◆ **WORK INSTRUCTION**: Copy the lines of the data below exactly, starting at the first and stopping after the line that contains "(264, 254) = (524, 220): purple"; include no pictures.

◆ **EXTRACTED ENTRIES**:
--- START ---
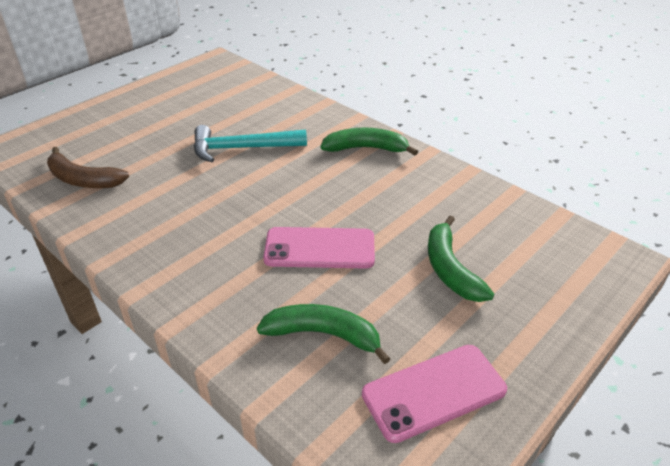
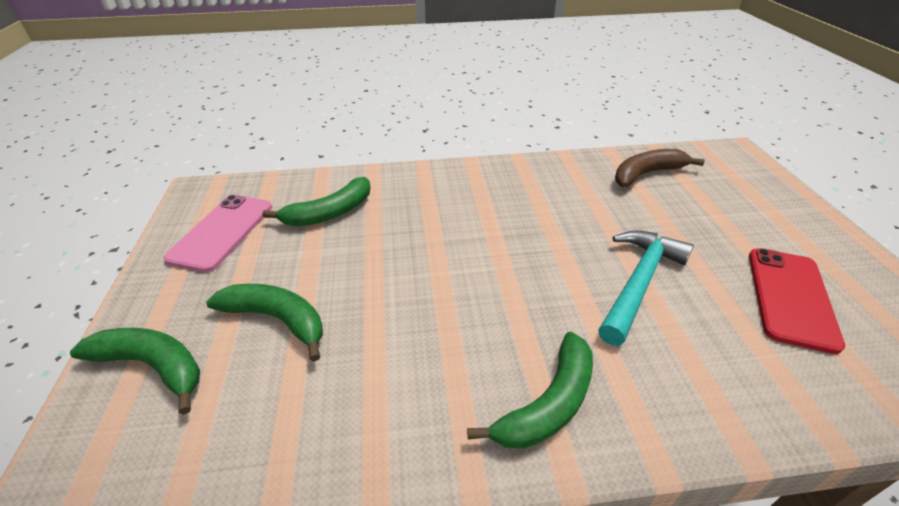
camera: 130 degrees right, 0 degrees up
(204, 105) = (790, 297): none -> red phone
(319, 248) = (410, 254): pink phone -> none
(547, 294) = (153, 366): none -> green banana

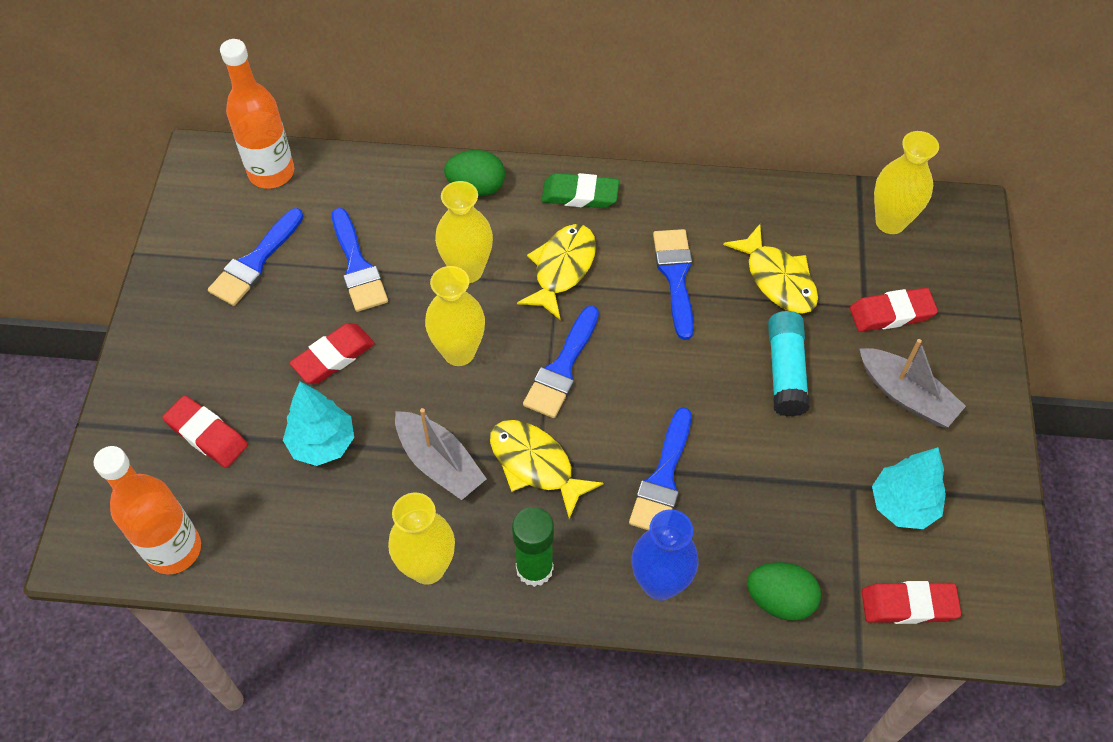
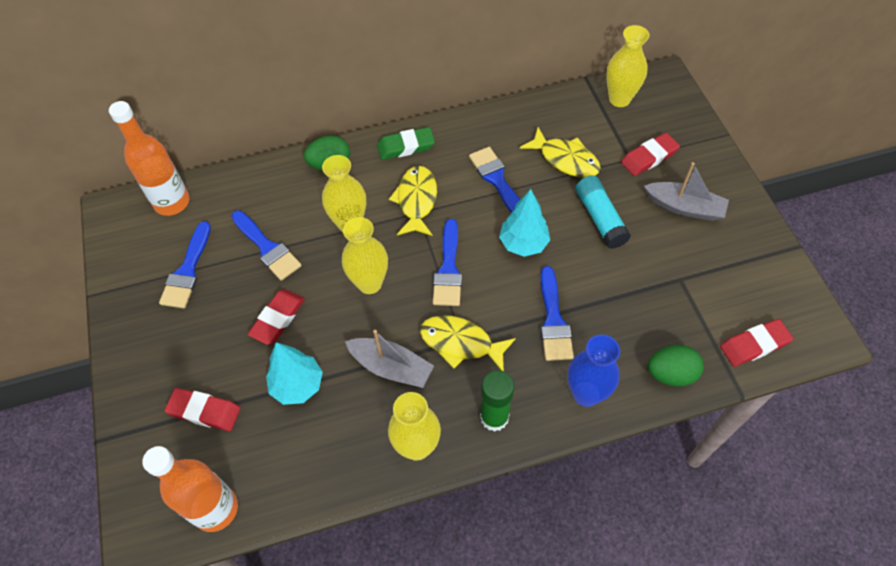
camera: 20 degrees left, 0 degrees up
(903, 505) = (718, 280): turquoise tree -> turquoise tree (523, 244)

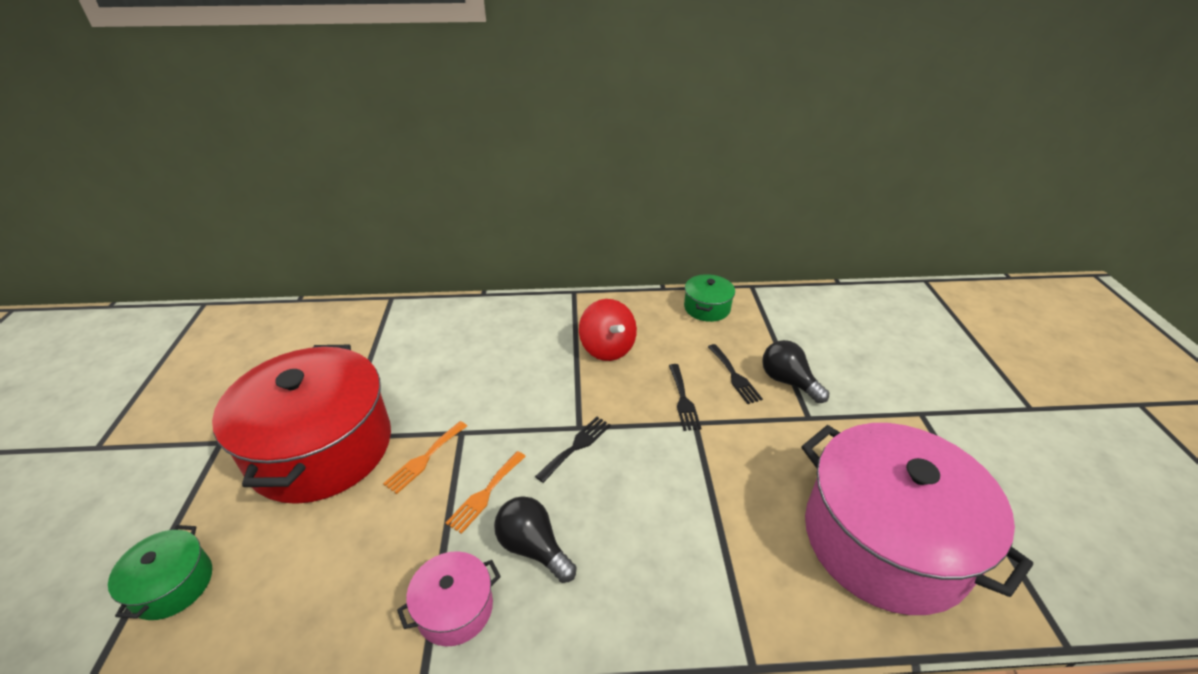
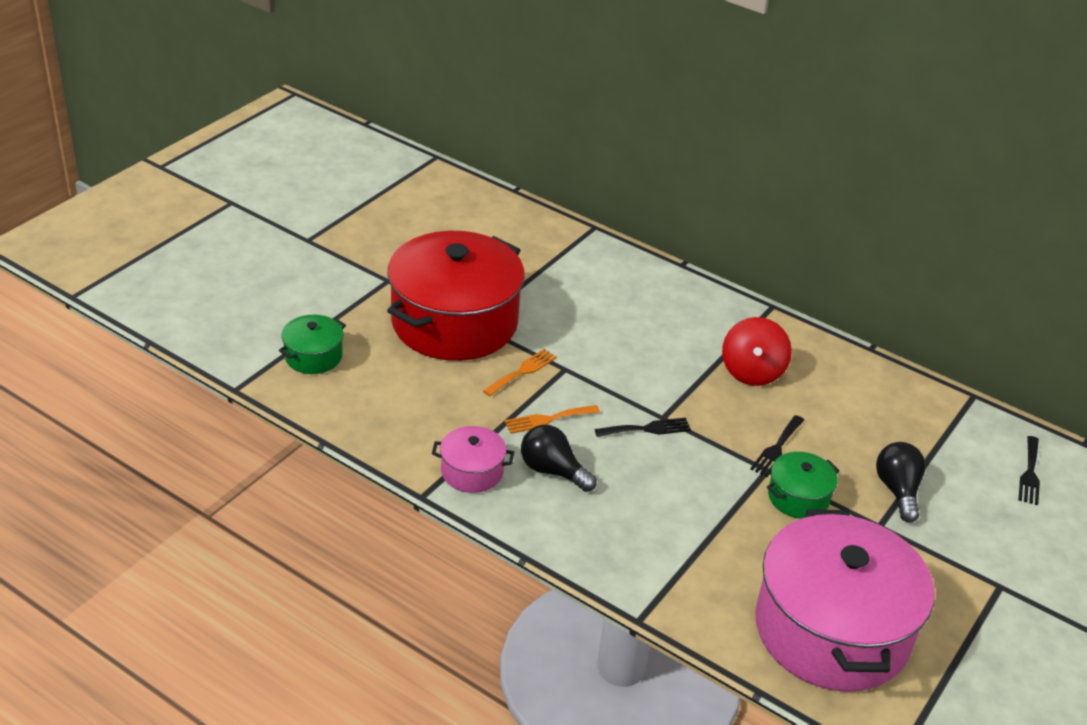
camera: 35 degrees right, 0 degrees up
(424, 459) = (522, 371): orange fork -> orange fork turned 150 degrees clockwise
(533, 548) = (552, 471): black light bulb -> black light bulb turned 45 degrees counterclockwise
(707, 308) = (895, 390): green pot -> green pot (798, 497)
(734, 376) = (849, 458): black fork -> black fork (1029, 473)

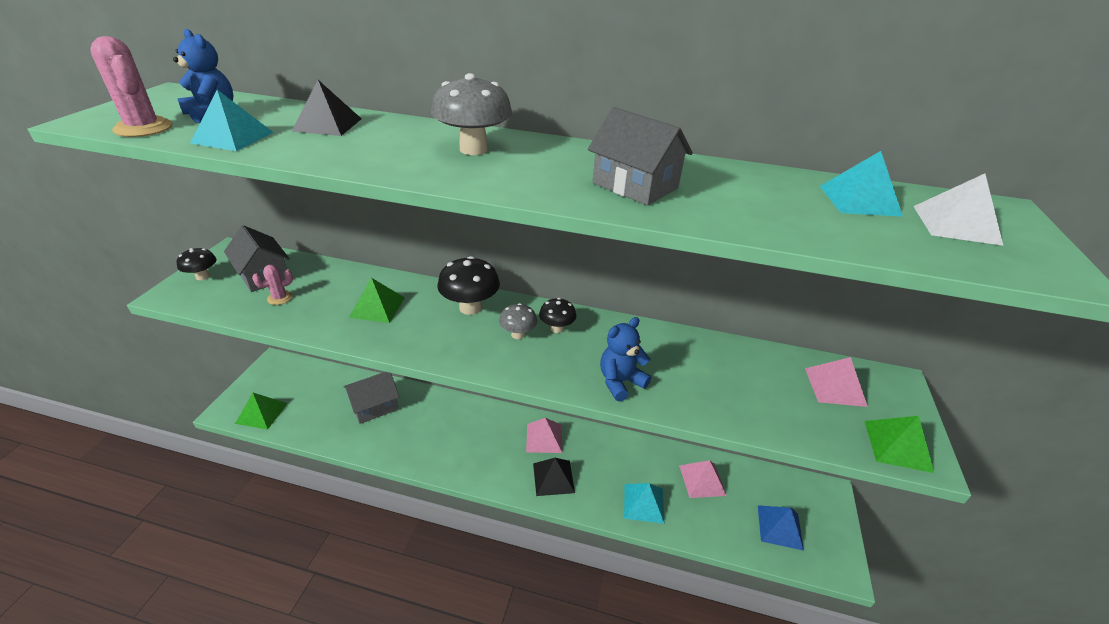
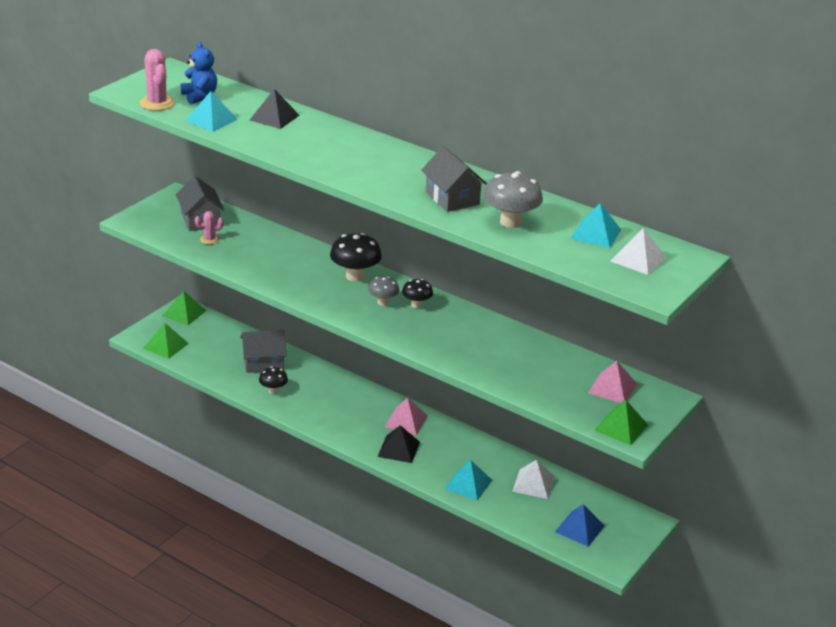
camera: 20 degrees right, 5 degrees down
(203, 276) = (154, 212): black mushroom -> black mushroom (273, 390)
(377, 307) = (281, 261): green pyramid -> green pyramid (184, 313)
(473, 149) = (364, 154): grey mushroom -> grey mushroom (510, 222)
(620, 382) = (442, 348): blue teddy bear -> none
(702, 480) = (533, 484): pink pyramid -> white pyramid

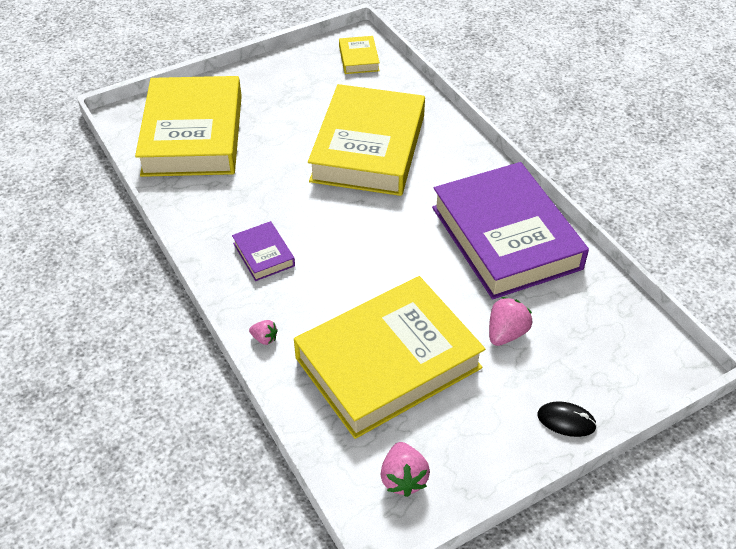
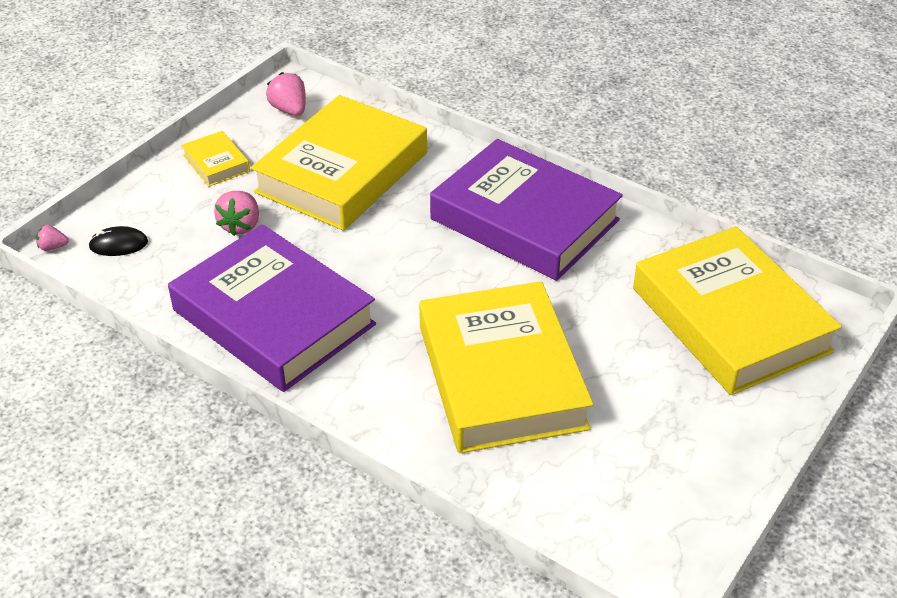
camera: 155 degrees right, 5 degrees down
(264, 254) = (524, 220): purple book -> purple book, size x2.38
(264, 338) = (465, 157): pink strawberry -> pink strawberry (53, 247)
(358, 59) = (625, 531): yellow book -> yellow book (216, 163)
(566, 421) = (165, 178): black mouse -> black mouse (118, 244)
--- END ---
◆ **EXERCISE OUTPUT**:
camera: 130 degrees right, 0 degrees up
(204, 105) = (790, 297): none -> red phone
(319, 248) = (410, 254): pink phone -> none
(547, 294) = (153, 366): none -> green banana

camera: 20 degrees left, 0 degrees up
(903, 505) = (718, 280): turquoise tree -> turquoise tree (523, 244)

camera: 35 degrees right, 0 degrees up
(424, 459) = (522, 371): orange fork -> orange fork turned 150 degrees clockwise
(533, 548) = (552, 471): black light bulb -> black light bulb turned 45 degrees counterclockwise
(707, 308) = (895, 390): green pot -> green pot (798, 497)
(734, 376) = (849, 458): black fork -> black fork (1029, 473)

camera: 20 degrees right, 5 degrees down
(203, 276) = (154, 212): black mushroom -> black mushroom (273, 390)
(377, 307) = (281, 261): green pyramid -> green pyramid (184, 313)
(473, 149) = (364, 154): grey mushroom -> grey mushroom (510, 222)
(620, 382) = (442, 348): blue teddy bear -> none
(702, 480) = (533, 484): pink pyramid -> white pyramid

camera: 155 degrees right, 5 degrees down
(264, 254) = (524, 220): purple book -> purple book, size x2.38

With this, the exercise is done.